Record extracts:
┄┄┄┄┄┄┄┄┄┄

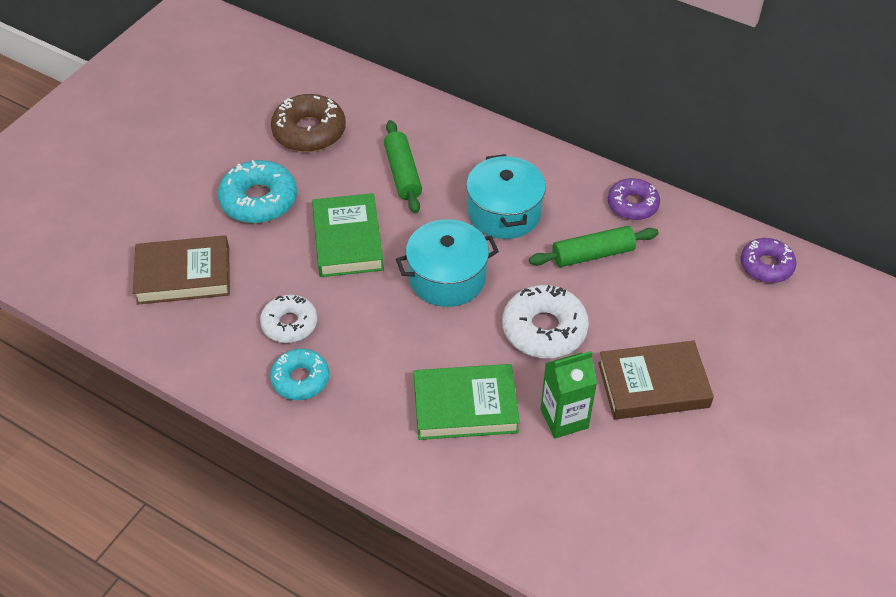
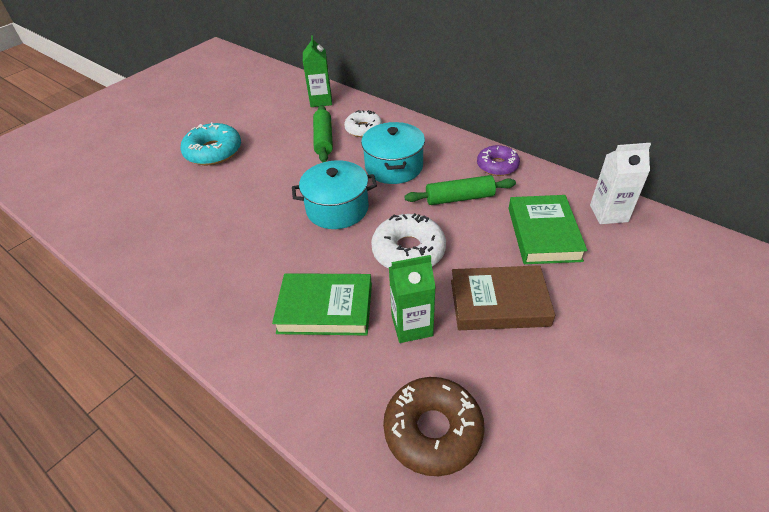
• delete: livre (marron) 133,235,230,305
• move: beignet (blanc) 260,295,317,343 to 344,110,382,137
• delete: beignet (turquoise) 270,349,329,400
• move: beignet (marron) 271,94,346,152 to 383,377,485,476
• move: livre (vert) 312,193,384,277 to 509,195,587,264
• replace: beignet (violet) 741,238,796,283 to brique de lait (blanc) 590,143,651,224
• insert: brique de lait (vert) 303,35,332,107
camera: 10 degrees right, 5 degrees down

┄┄┄┄┄┄┄┄┄┄

Line by line and exactly, write out the material above. Skip the pictures.

Exercise response:
• delete: livre (marron) 133,235,230,305
• move: beignet (blanc) 260,295,317,343 to 344,110,382,137
• delete: beignet (turquoise) 270,349,329,400
• move: beignet (marron) 271,94,346,152 to 383,377,485,476
• move: livre (vert) 312,193,384,277 to 509,195,587,264
• replace: beignet (violet) 741,238,796,283 to brique de lait (blanc) 590,143,651,224
• insert: brique de lait (vert) 303,35,332,107
camera: 10 degrees right, 5 degrees down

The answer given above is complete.